(SUPPLIED ENTRIES Opens)
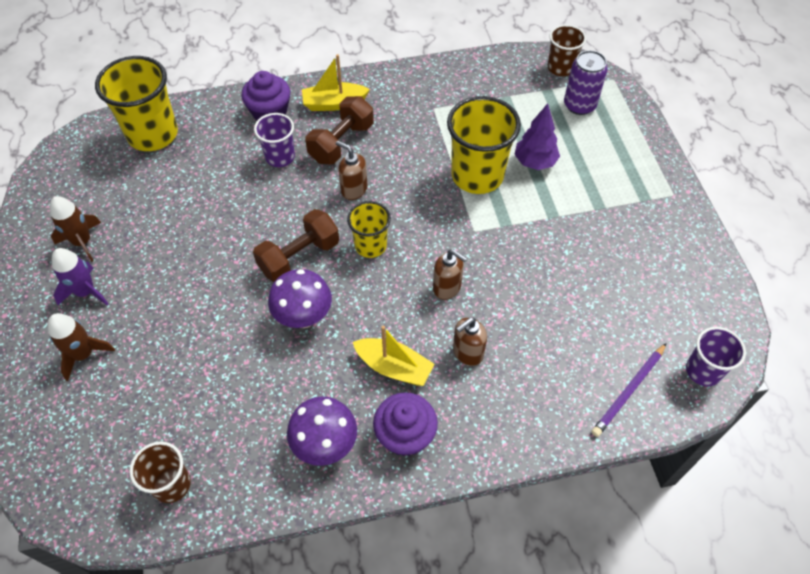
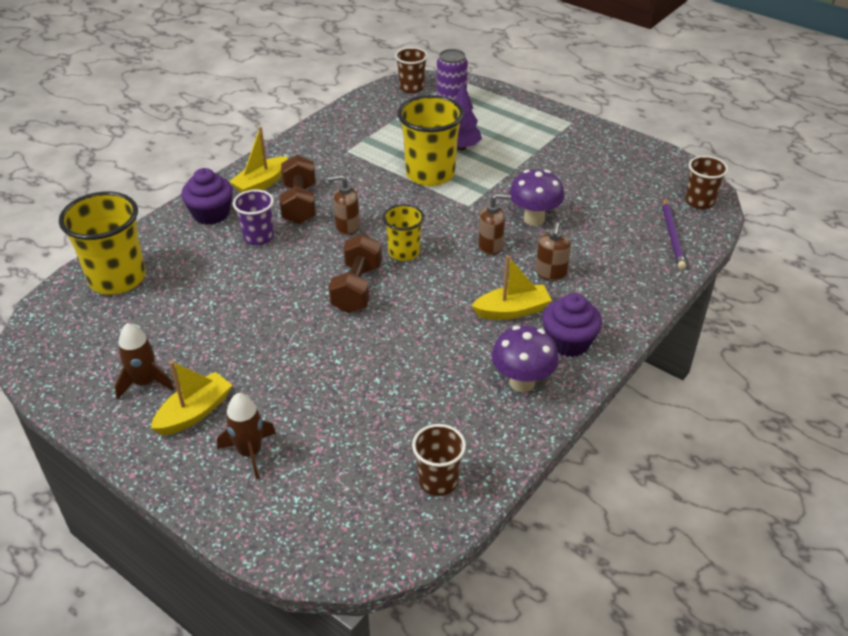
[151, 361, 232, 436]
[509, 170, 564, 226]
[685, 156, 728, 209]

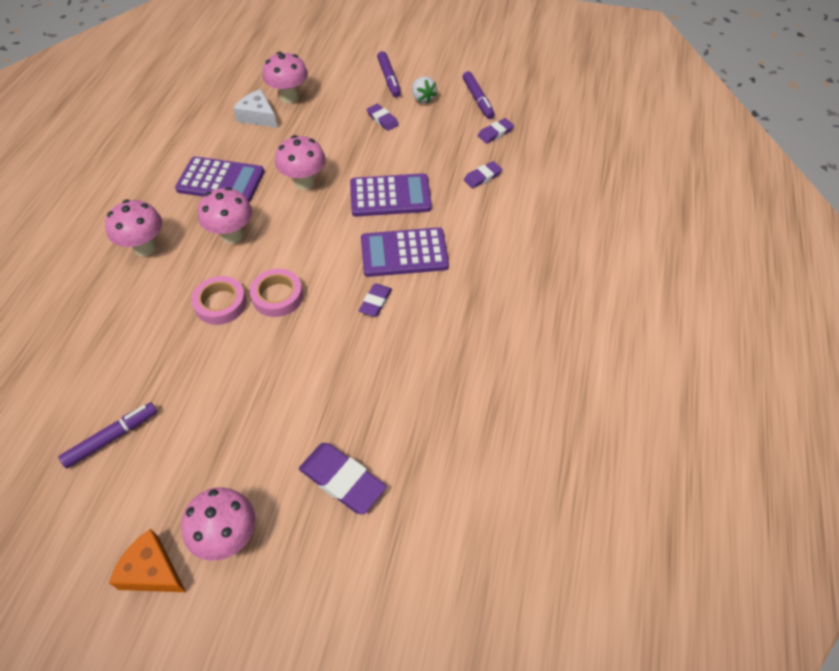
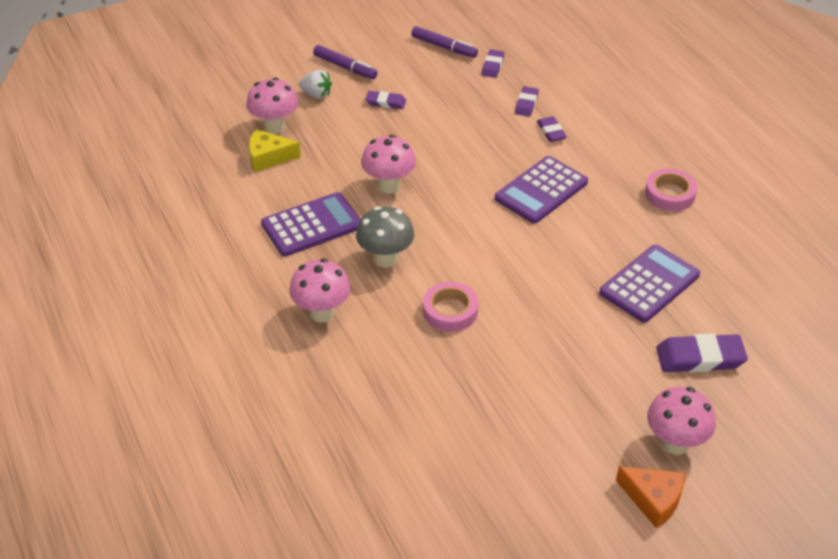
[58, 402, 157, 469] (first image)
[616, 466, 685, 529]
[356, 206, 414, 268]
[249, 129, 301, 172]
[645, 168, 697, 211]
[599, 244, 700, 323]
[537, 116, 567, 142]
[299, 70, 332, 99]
(SUPPLIED ENTRIES Closes)
(SUPPLIED ENTRIES Opens)
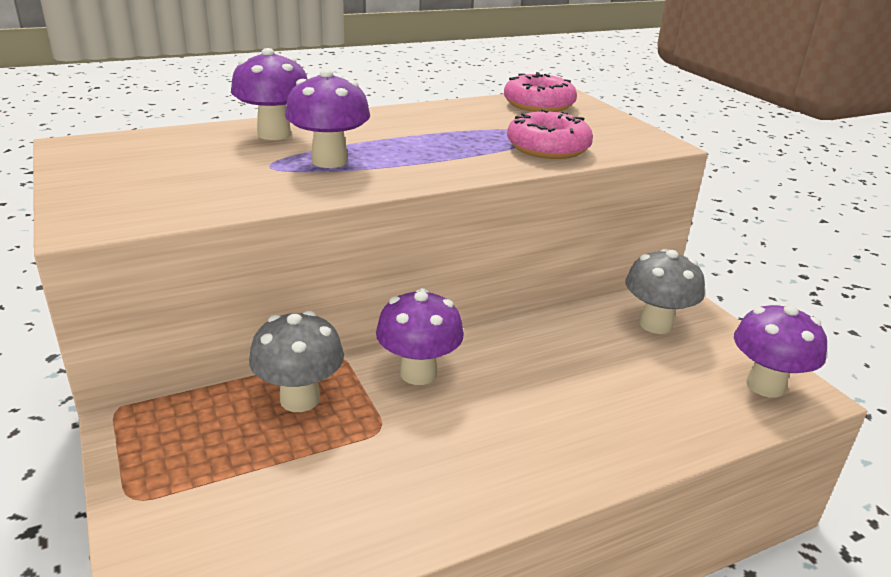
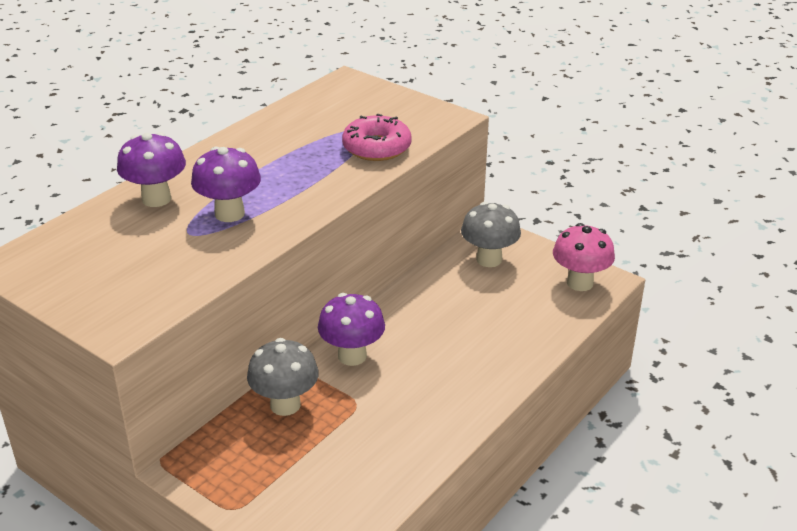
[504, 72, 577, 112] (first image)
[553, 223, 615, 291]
(SUPPLIED ENTRIES Closes)
(SUPPLIED ENTRIES Opens)
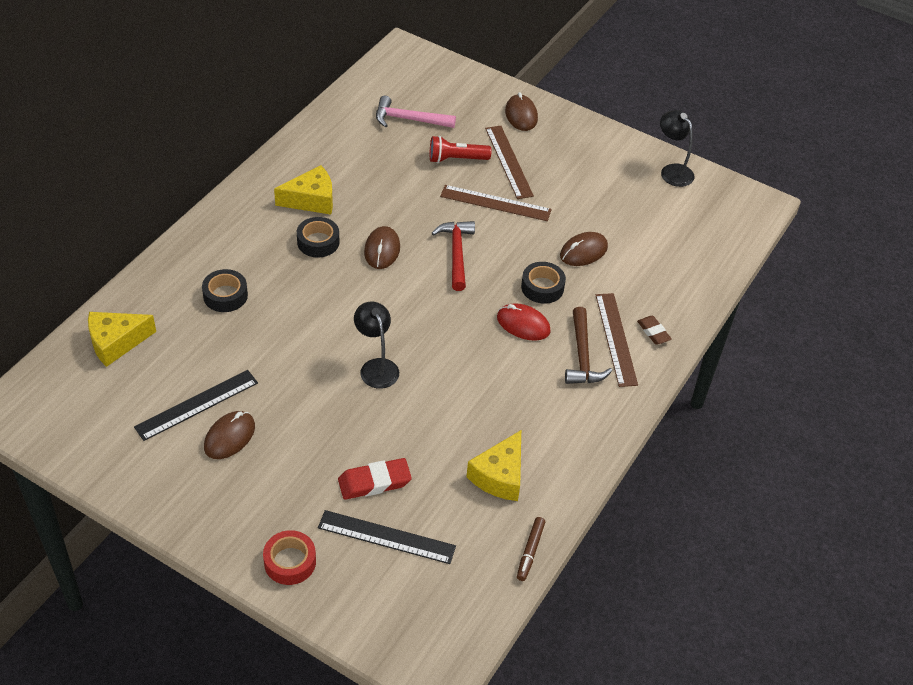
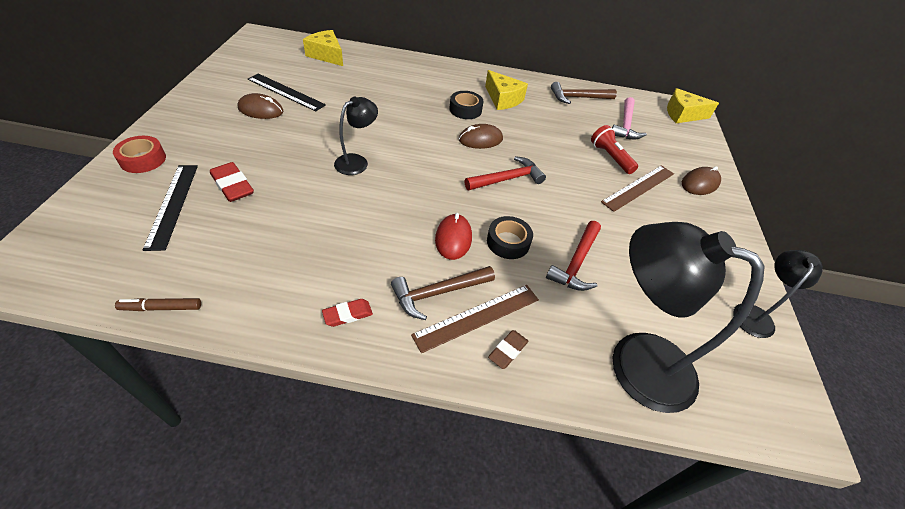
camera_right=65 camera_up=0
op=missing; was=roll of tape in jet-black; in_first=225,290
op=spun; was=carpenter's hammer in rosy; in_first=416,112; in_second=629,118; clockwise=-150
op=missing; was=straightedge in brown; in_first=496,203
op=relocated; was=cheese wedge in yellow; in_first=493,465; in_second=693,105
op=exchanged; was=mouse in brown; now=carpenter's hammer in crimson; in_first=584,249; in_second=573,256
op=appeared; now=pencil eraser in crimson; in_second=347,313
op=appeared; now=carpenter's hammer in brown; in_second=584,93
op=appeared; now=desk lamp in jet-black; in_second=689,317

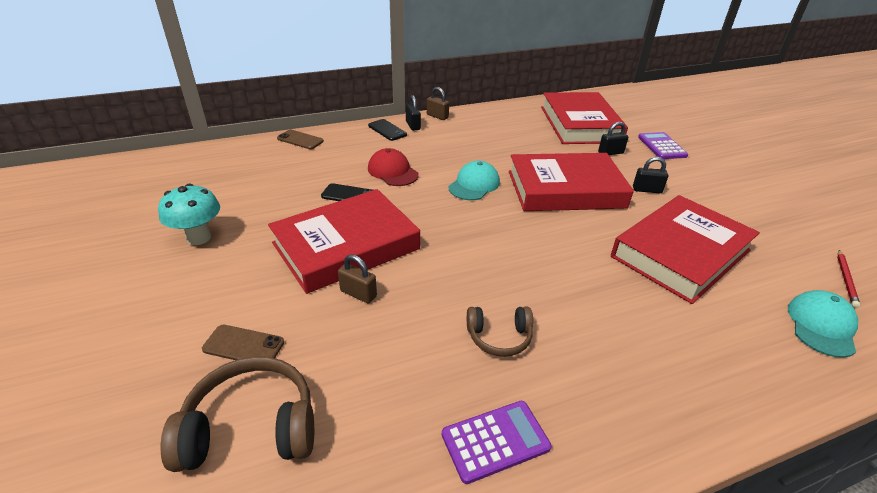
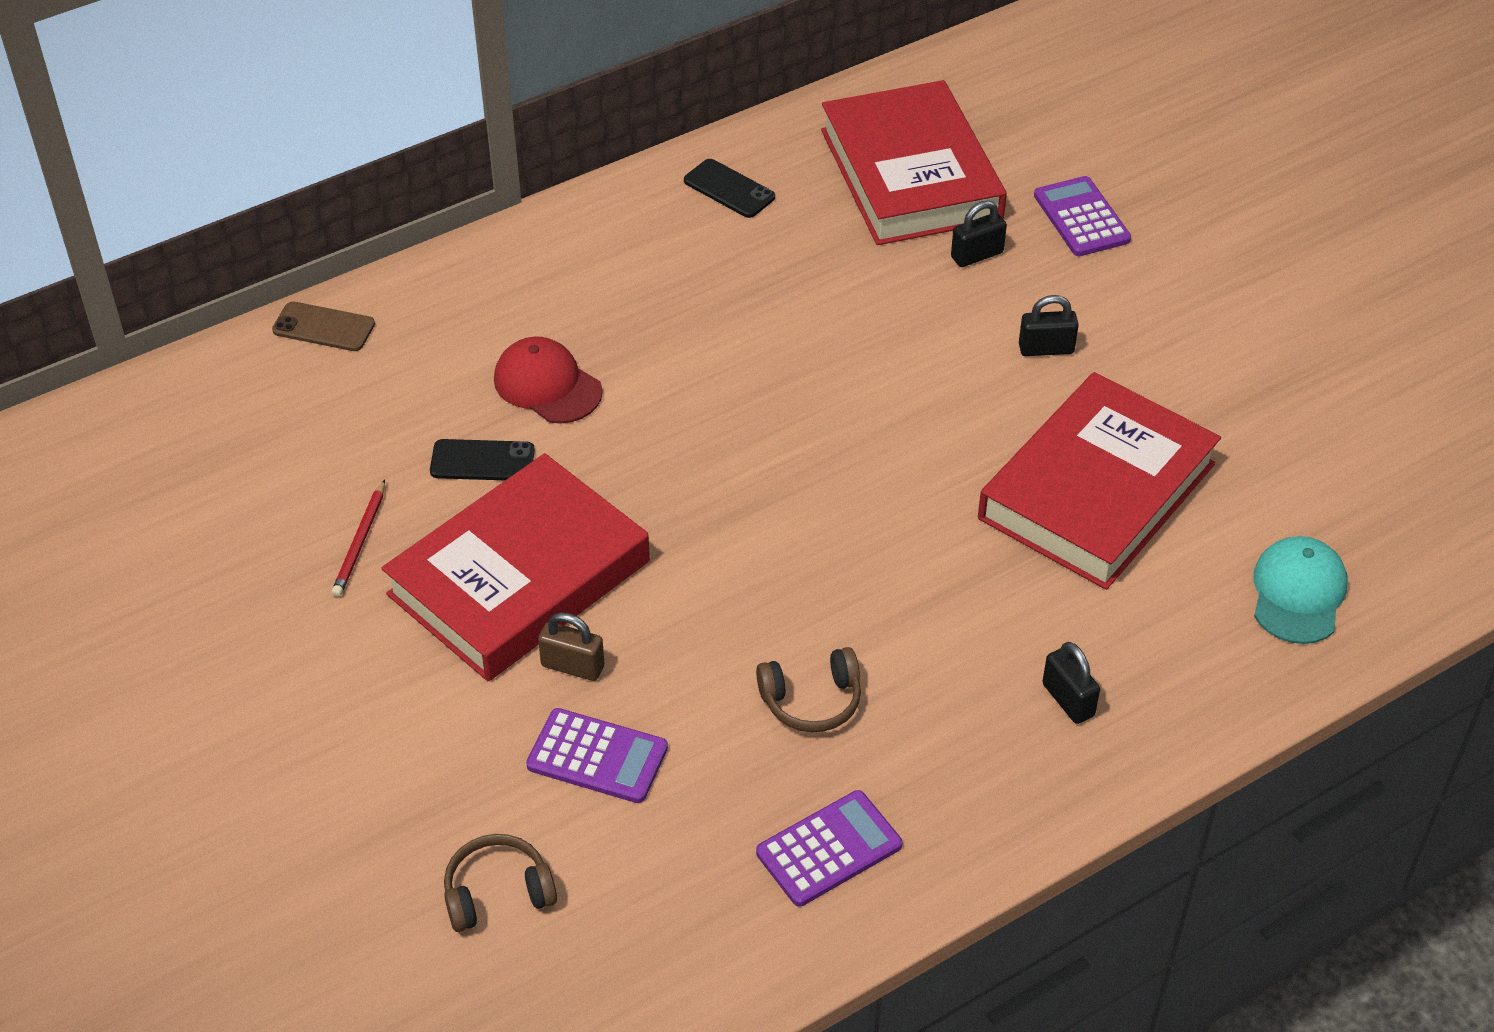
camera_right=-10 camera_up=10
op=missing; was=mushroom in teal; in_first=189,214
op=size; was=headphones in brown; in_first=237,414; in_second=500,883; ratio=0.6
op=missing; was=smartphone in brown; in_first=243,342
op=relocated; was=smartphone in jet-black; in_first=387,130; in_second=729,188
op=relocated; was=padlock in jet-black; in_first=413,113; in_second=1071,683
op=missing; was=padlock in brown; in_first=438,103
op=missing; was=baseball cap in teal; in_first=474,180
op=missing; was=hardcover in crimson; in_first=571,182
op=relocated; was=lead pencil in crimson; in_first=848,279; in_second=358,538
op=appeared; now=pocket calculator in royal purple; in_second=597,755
(SUPPLIED ENTRIES Closes)
WHAT NEEDS TO BE DONE: Search the listing above for the lines with "camera_right=65 camera_up=0" and "op=appeared; now=carpenter's hammer", then output those lines and all lines between them exactly.

RESPONSE BELOW:
camera_right=65 camera_up=0
op=missing; was=roll of tape in jet-black; in_first=225,290
op=spun; was=carpenter's hammer in rosy; in_first=416,112; in_second=629,118; clockwise=-150
op=missing; was=straightedge in brown; in_first=496,203
op=relocated; was=cheese wedge in yellow; in_first=493,465; in_second=693,105
op=exchanged; was=mouse in brown; now=carpenter's hammer in crimson; in_first=584,249; in_second=573,256
op=appeared; now=pencil eraser in crimson; in_second=347,313
op=appeared; now=carpenter's hammer in brown; in_second=584,93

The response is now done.